Start of Block

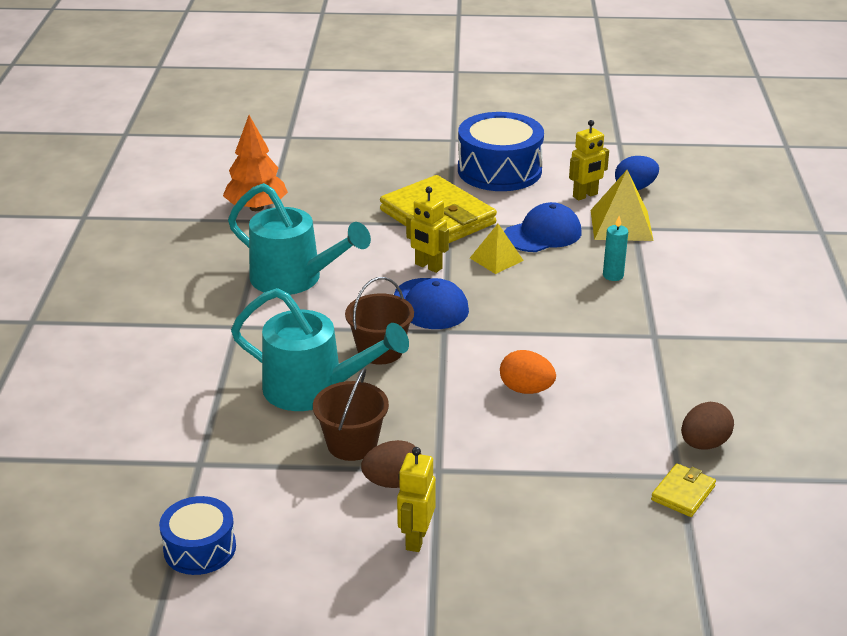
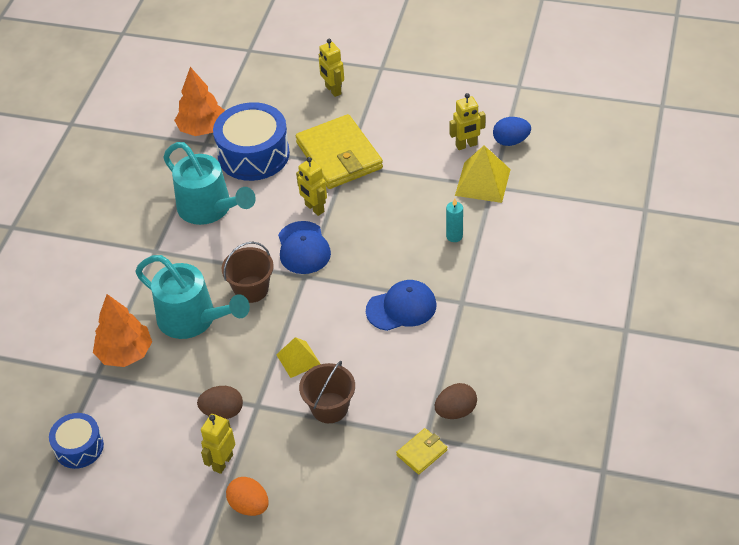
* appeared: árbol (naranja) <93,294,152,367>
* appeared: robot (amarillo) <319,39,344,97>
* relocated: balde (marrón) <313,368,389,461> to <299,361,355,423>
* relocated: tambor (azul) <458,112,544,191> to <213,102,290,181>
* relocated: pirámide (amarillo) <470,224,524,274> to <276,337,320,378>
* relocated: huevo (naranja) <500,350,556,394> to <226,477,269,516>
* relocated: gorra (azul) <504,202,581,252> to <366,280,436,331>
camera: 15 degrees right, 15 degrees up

End of Block

**What is needed**:
Examine each line of the records above and tally those with the string "naranja". State the total alone.

**Answer to this task**:
2